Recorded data
━━━━━━━━━━━━━━━━
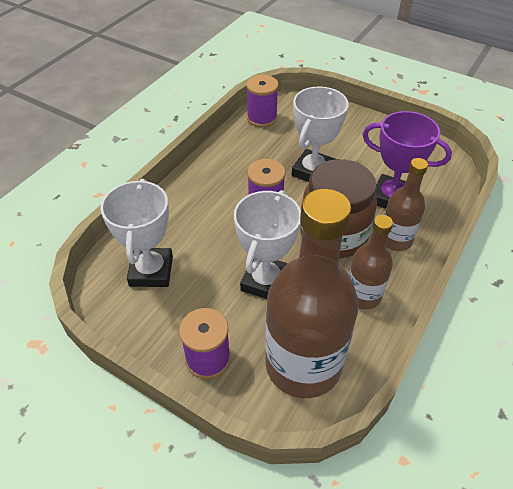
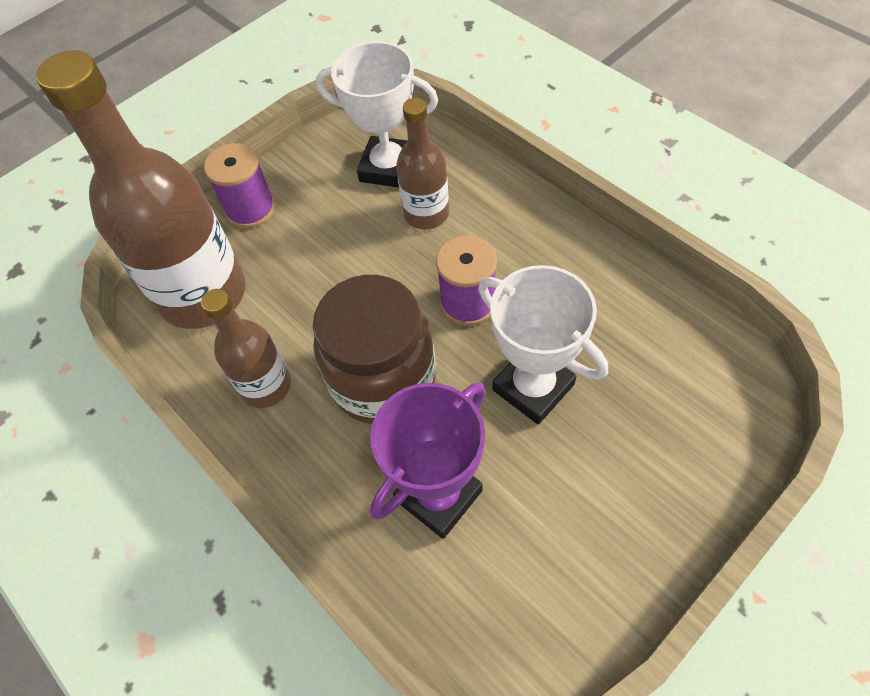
camera: 110 degrees right, 10 degrees up
(262, 118) = (700, 338): purple spool -> none
(265, 281) = (331, 279): white trophy -> none
(395, 240) = (345, 466): brown bottle -> brown bottle (426, 214)

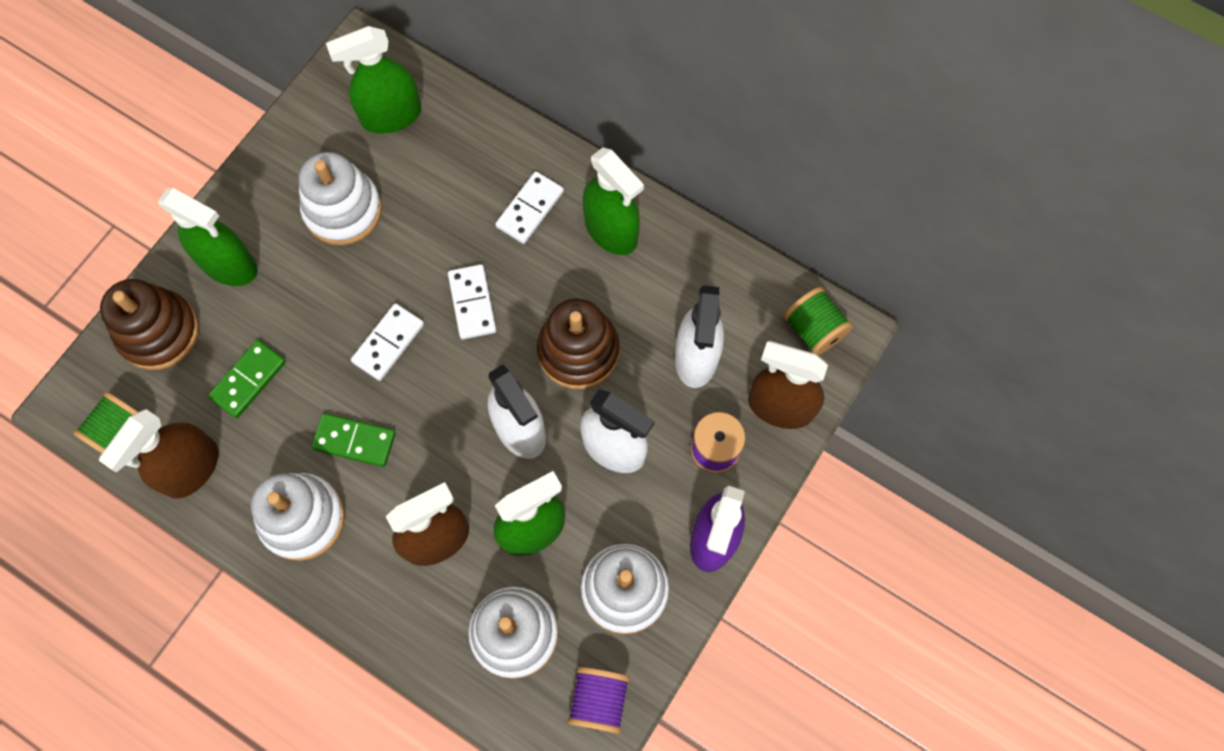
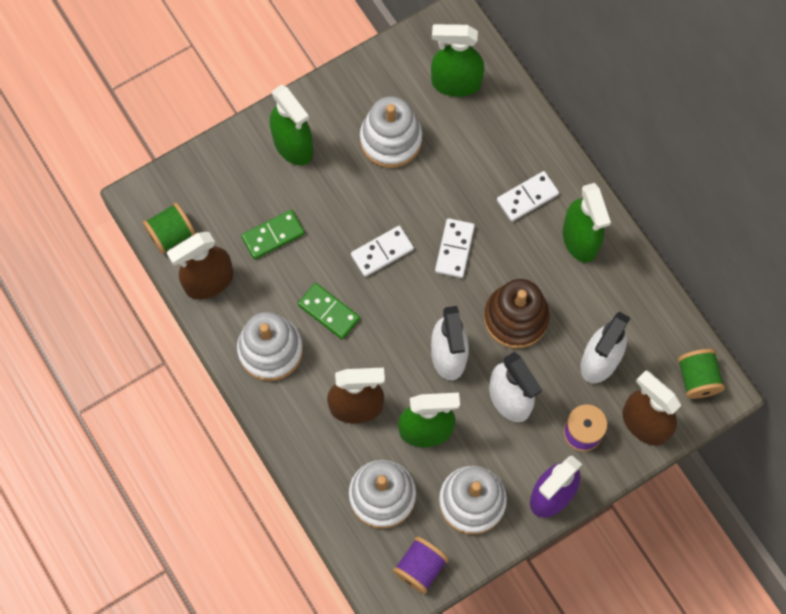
camera: 25 degrees right, 0 degrees up
(159, 332) = (225, 173): brown stacking toy -> none

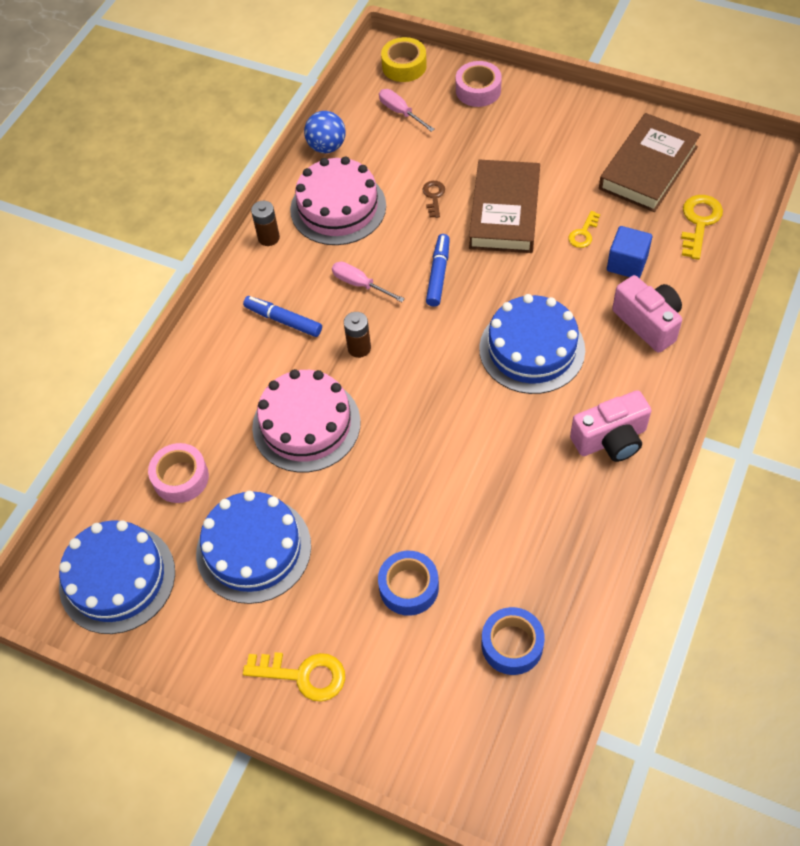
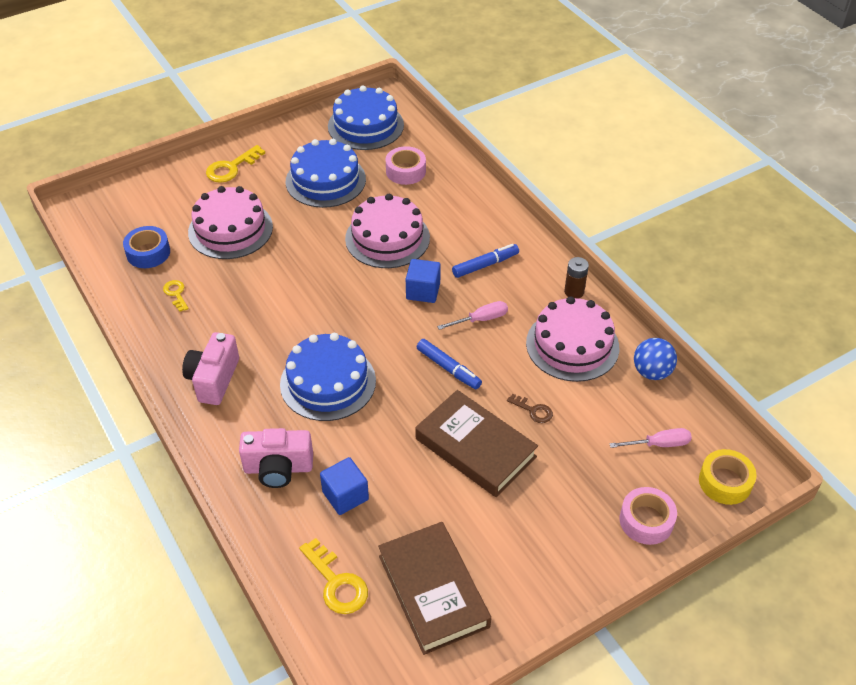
camera: 120 degrees right, 10 degrees down
(359, 348) = (423, 291): brown battery -> blue cube
(409, 587) = (230, 229): blue tape -> pink cake
(583, 233) = (403, 487): yellow key -> yellow key (176, 294)

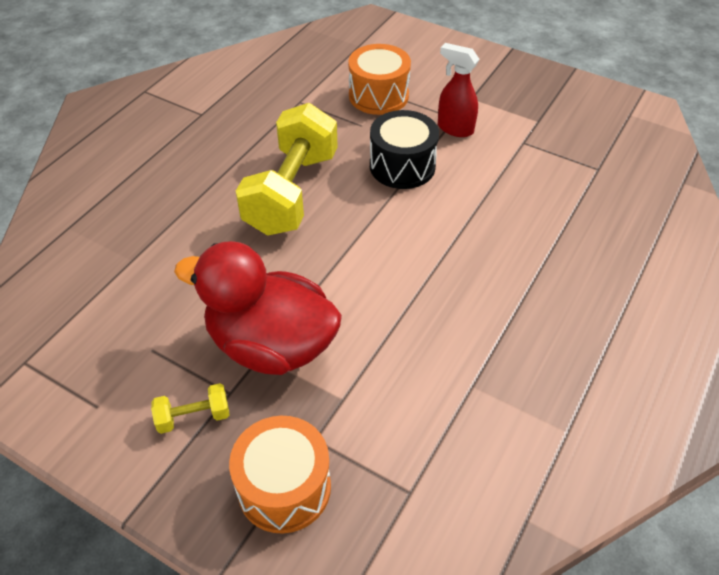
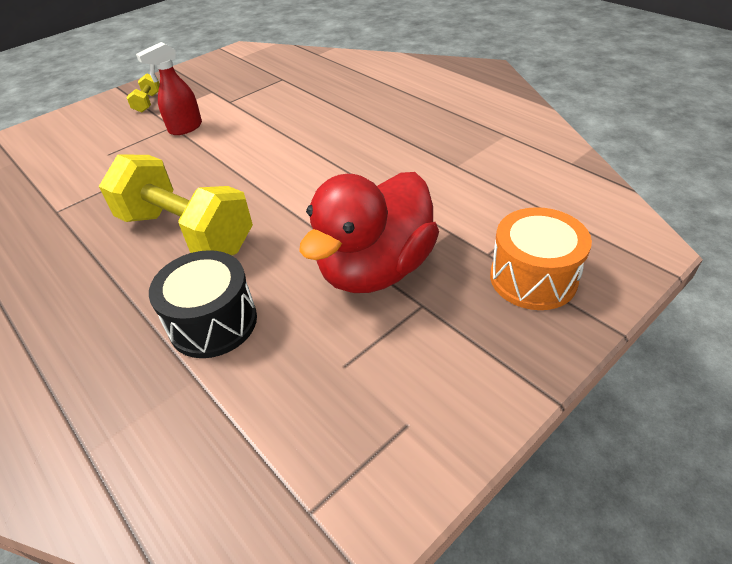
camera: 70 degrees left, 5 degrees down
(194, 417) = (444, 335): yellow dumbbell -> yellow dumbbell (148, 102)
(378, 96) = (102, 161): orange drum -> none
(402, 166) = (206, 161): black drum -> black drum (213, 322)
━━━━━━━━━━━━━━━━
- Work task:
Give back only the lines from the one that carries "(262, 118) = (700, 338): purple spool -> none" through the final line above, both included. Drop all pictures.

- Exercise solution:
(262, 118) = (700, 338): purple spool -> none
(265, 281) = (331, 279): white trophy -> none
(395, 240) = (345, 466): brown bottle -> brown bottle (426, 214)

camera: 25 degrees right, 0 degrees up
(159, 332) = (225, 173): brown stacking toy -> none

camera: 120 degrees right, 10 degrees down
(359, 348) = (423, 291): brown battery -> blue cube
(409, 587) = (230, 229): blue tape -> pink cake
(583, 233) = (403, 487): yellow key -> yellow key (176, 294)

camera: 70 degrees left, 5 degrees down
(194, 417) = (444, 335): yellow dumbbell -> yellow dumbbell (148, 102)
(378, 96) = (102, 161): orange drum -> none
(402, 166) = (206, 161): black drum -> black drum (213, 322)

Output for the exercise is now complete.